INSTRUCTIONS FOR THE TASK: From the listing below, extract each entry exactly as written, minus the images.

INPUT DATA:

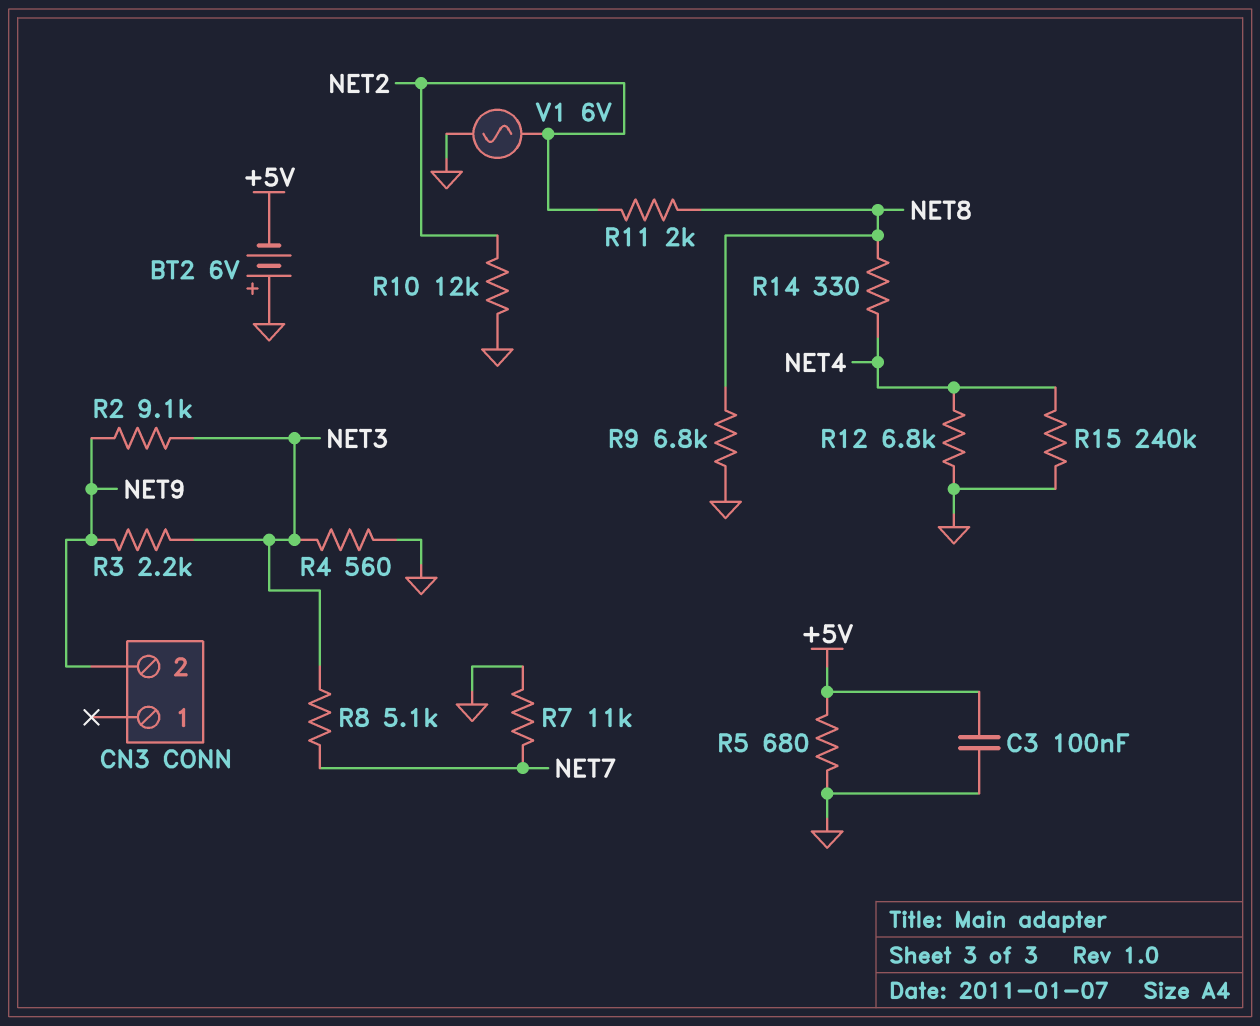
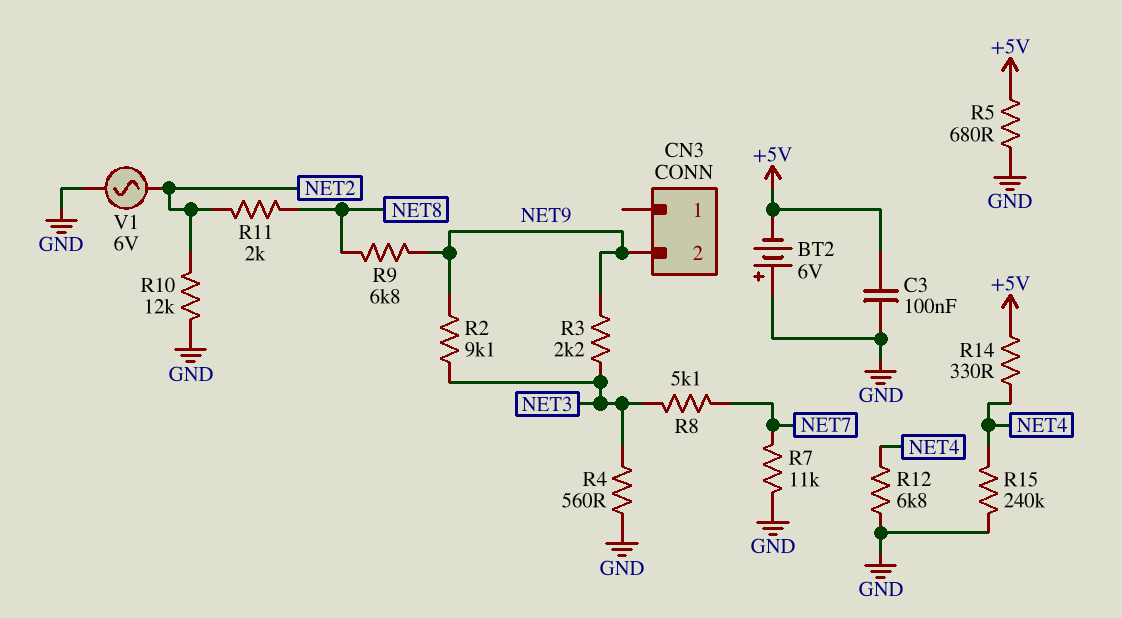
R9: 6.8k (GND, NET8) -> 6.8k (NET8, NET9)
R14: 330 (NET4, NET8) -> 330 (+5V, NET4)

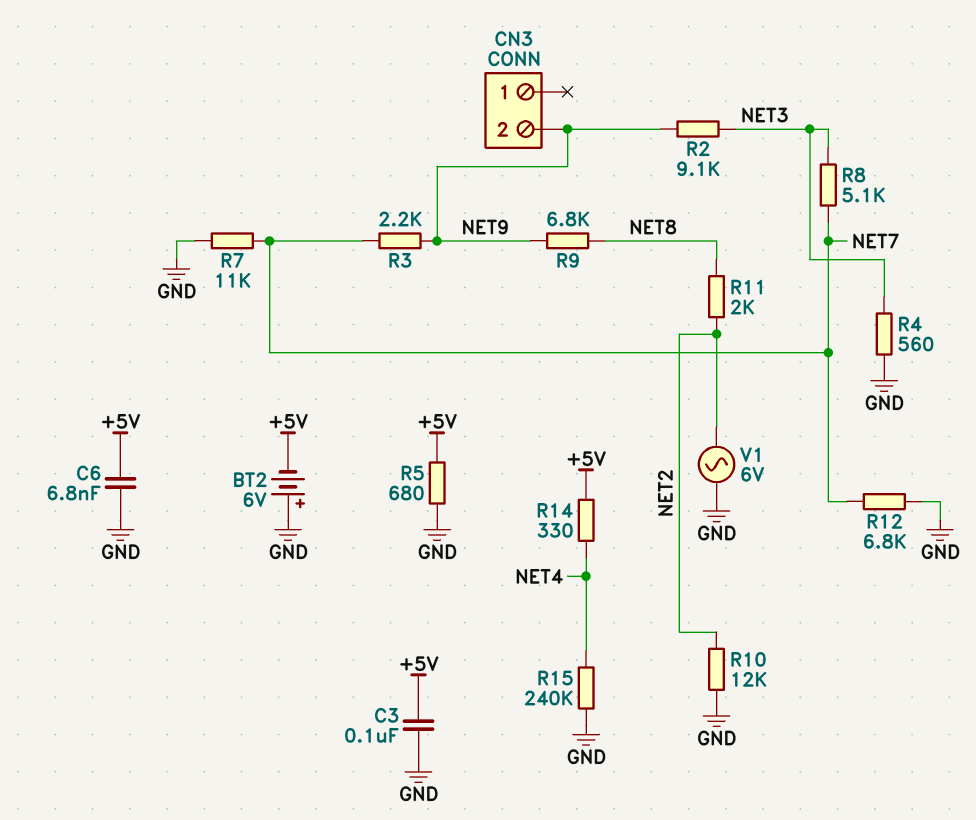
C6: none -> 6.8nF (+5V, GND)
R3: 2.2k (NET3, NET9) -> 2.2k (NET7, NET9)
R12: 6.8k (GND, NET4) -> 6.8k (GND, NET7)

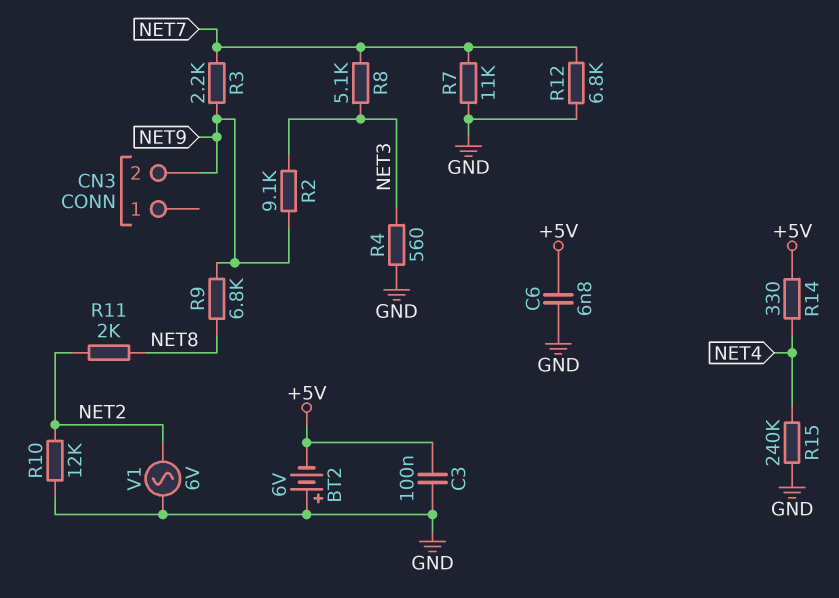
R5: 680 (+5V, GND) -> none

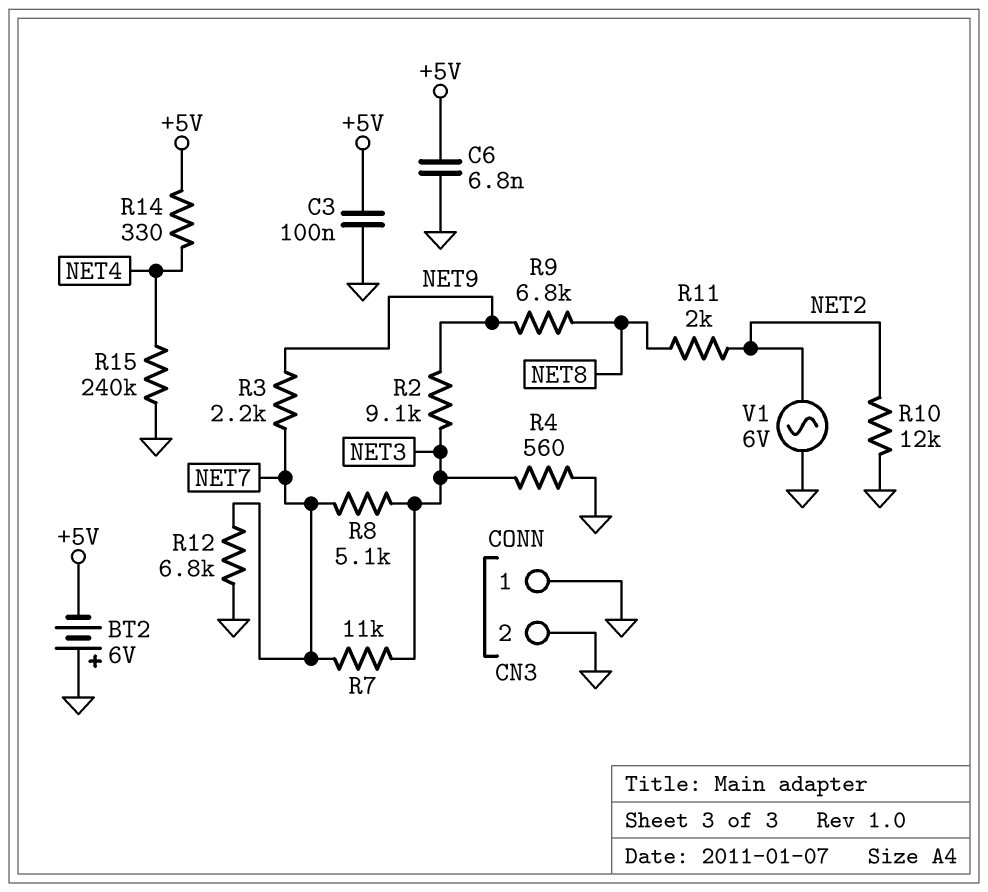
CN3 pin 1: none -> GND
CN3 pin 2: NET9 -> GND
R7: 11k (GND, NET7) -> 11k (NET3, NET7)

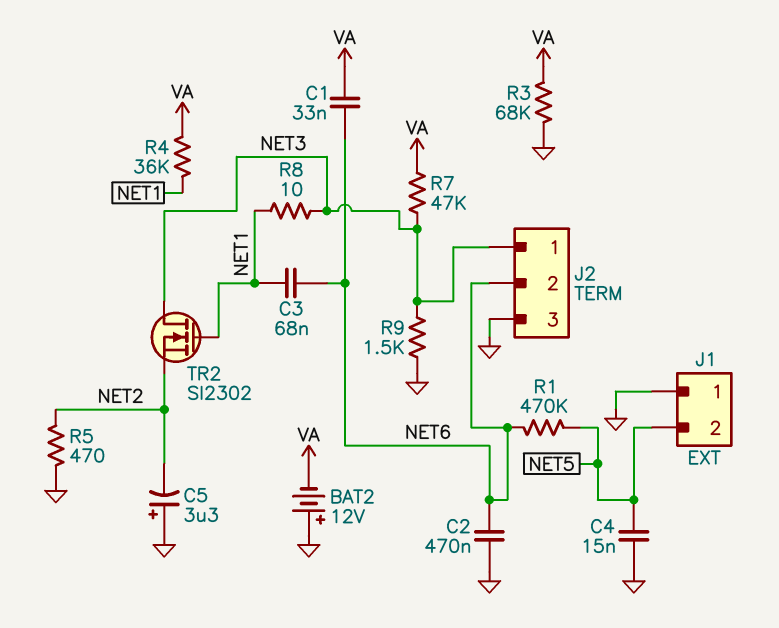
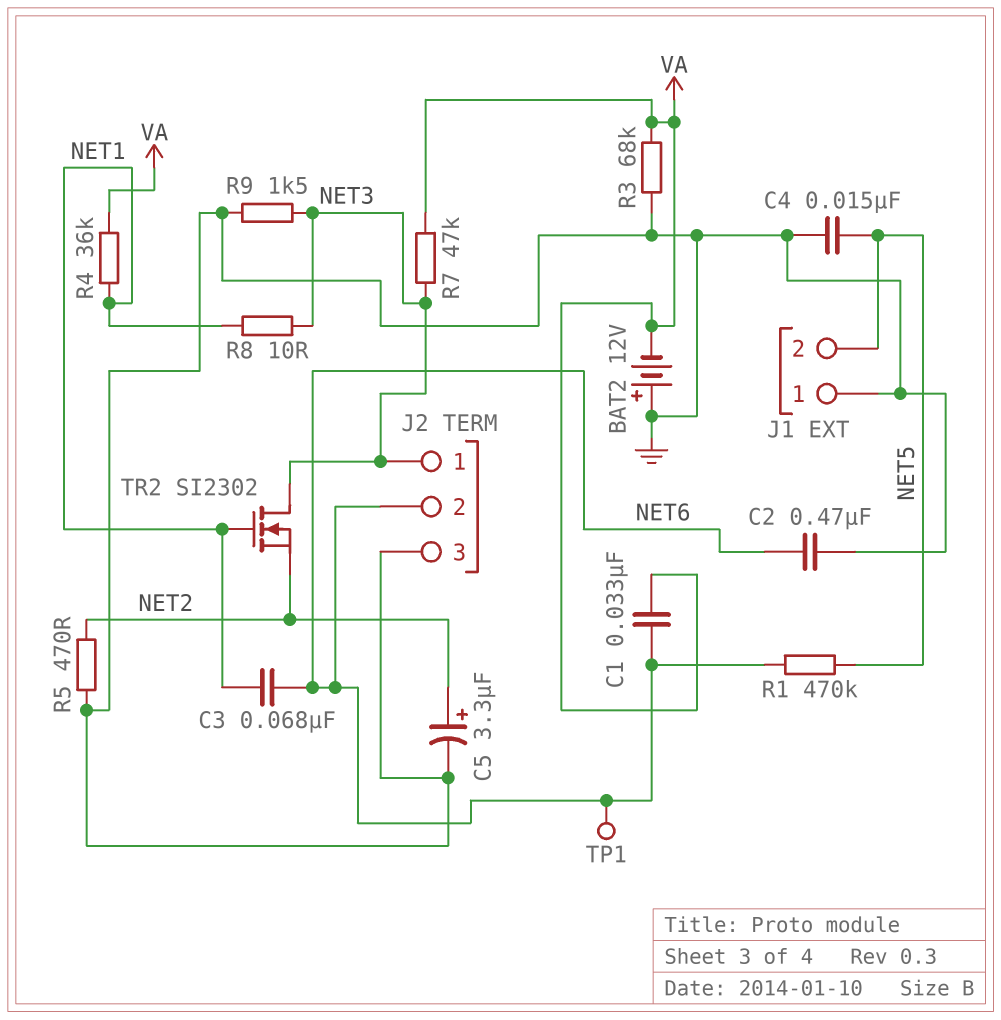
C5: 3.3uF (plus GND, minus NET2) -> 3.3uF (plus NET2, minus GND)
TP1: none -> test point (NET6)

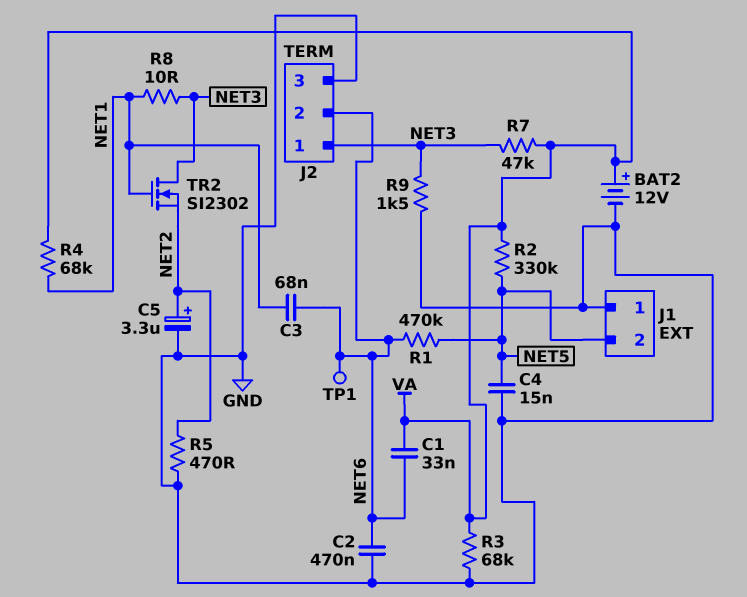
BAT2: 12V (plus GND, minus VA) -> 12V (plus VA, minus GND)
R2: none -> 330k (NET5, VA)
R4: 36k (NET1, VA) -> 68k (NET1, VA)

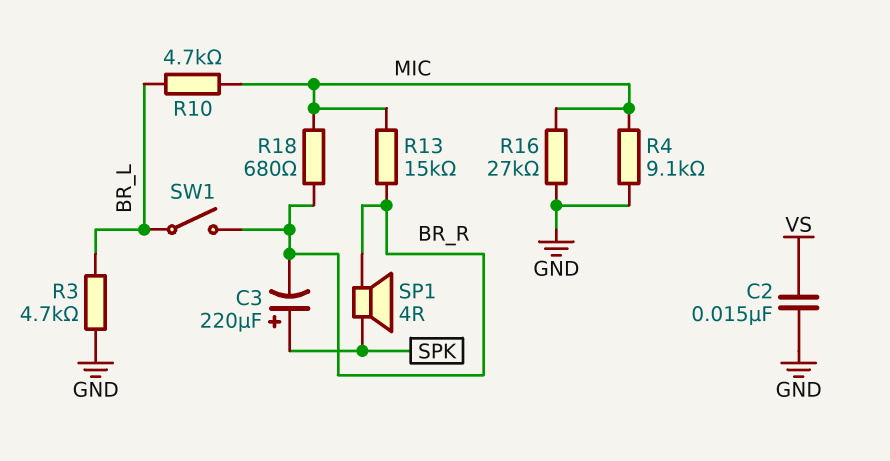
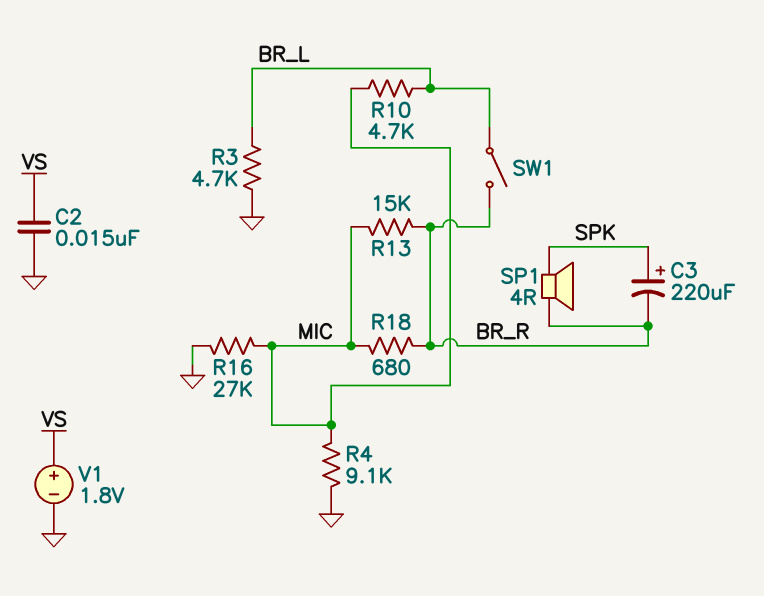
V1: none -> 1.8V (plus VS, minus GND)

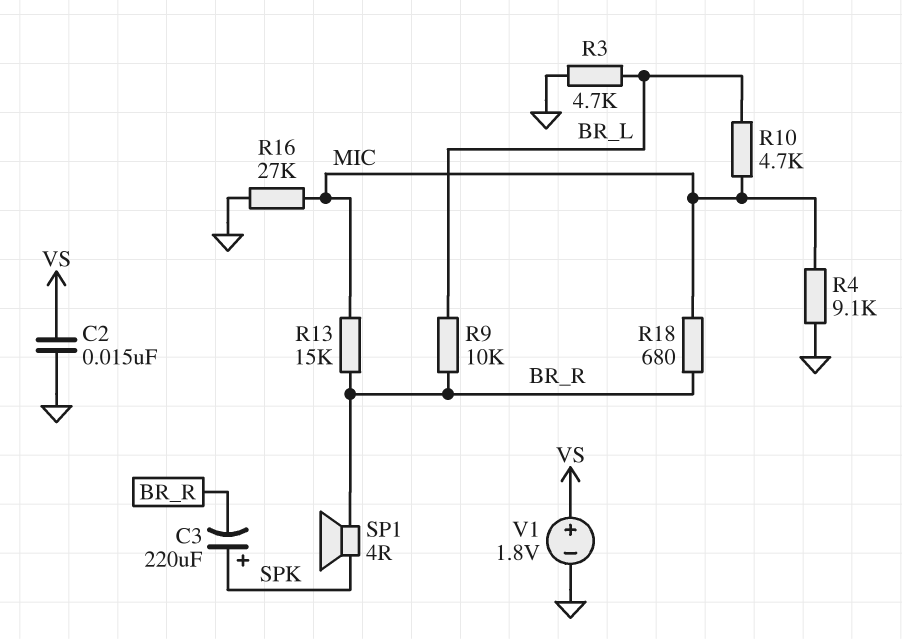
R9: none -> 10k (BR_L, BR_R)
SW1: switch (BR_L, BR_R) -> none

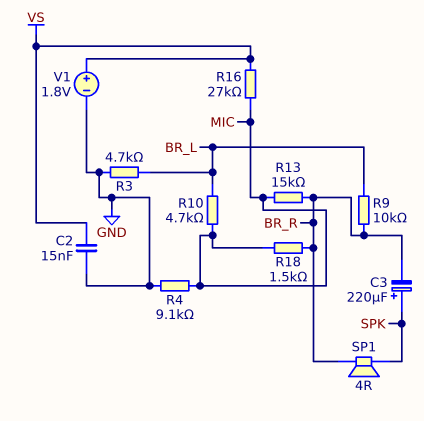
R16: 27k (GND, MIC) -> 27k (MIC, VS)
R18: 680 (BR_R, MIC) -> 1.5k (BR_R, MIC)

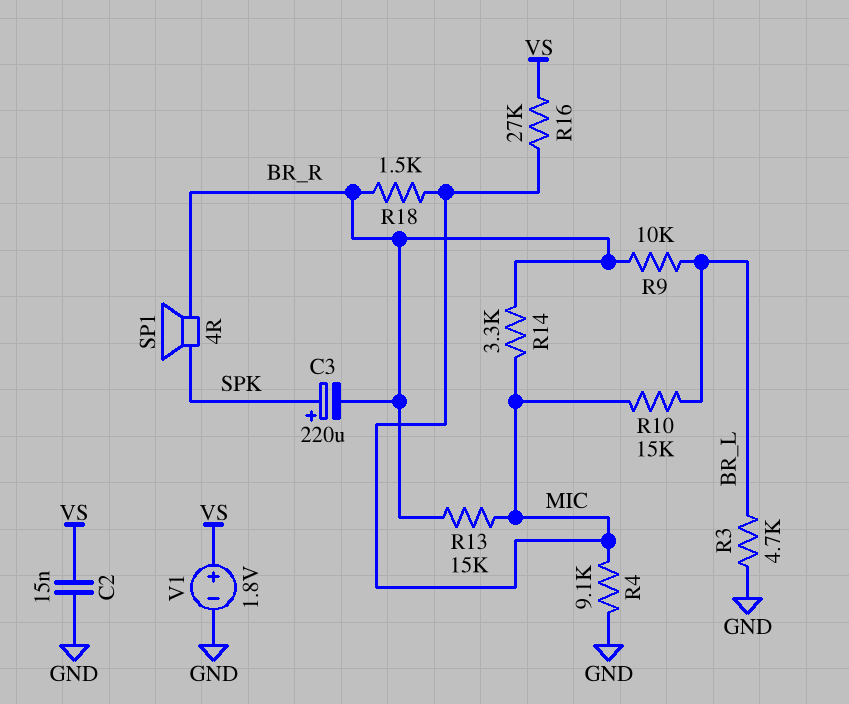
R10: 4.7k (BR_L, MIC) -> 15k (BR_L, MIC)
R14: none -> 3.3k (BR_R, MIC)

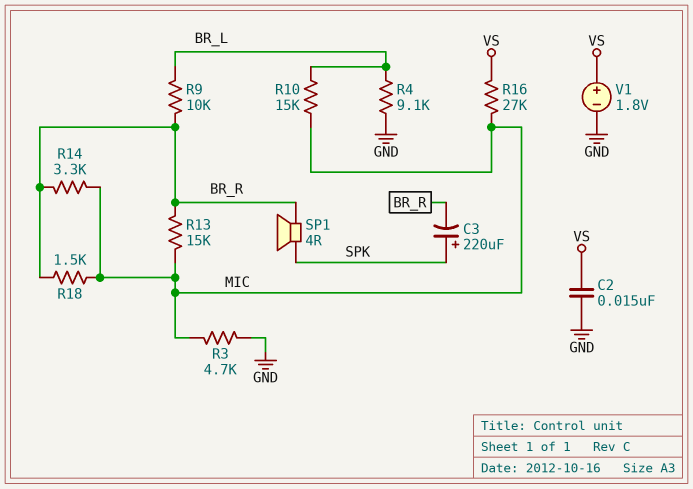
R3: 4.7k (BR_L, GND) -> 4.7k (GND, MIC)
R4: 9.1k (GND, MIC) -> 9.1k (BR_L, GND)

RESULT:
R9: 6.8k (GND, NET8) -> 6.8k (NET8, NET9)
R14: 330 (NET4, NET8) -> 330 (+5V, NET4)

C6: none -> 6.8nF (+5V, GND)
R3: 2.2k (NET3, NET9) -> 2.2k (NET7, NET9)
R12: 6.8k (GND, NET4) -> 6.8k (GND, NET7)

R5: 680 (+5V, GND) -> none

CN3 pin 1: none -> GND
CN3 pin 2: NET9 -> GND
R7: 11k (GND, NET7) -> 11k (NET3, NET7)

C5: 3.3uF (plus GND, minus NET2) -> 3.3uF (plus NET2, minus GND)
TP1: none -> test point (NET6)

BAT2: 12V (plus GND, minus VA) -> 12V (plus VA, minus GND)
R2: none -> 330k (NET5, VA)
R4: 36k (NET1, VA) -> 68k (NET1, VA)

V1: none -> 1.8V (plus VS, minus GND)

R9: none -> 10k (BR_L, BR_R)
SW1: switch (BR_L, BR_R) -> none

R16: 27k (GND, MIC) -> 27k (MIC, VS)
R18: 680 (BR_R, MIC) -> 1.5k (BR_R, MIC)

R10: 4.7k (BR_L, MIC) -> 15k (BR_L, MIC)
R14: none -> 3.3k (BR_R, MIC)

R3: 4.7k (BR_L, GND) -> 4.7k (GND, MIC)
R4: 9.1k (GND, MIC) -> 9.1k (BR_L, GND)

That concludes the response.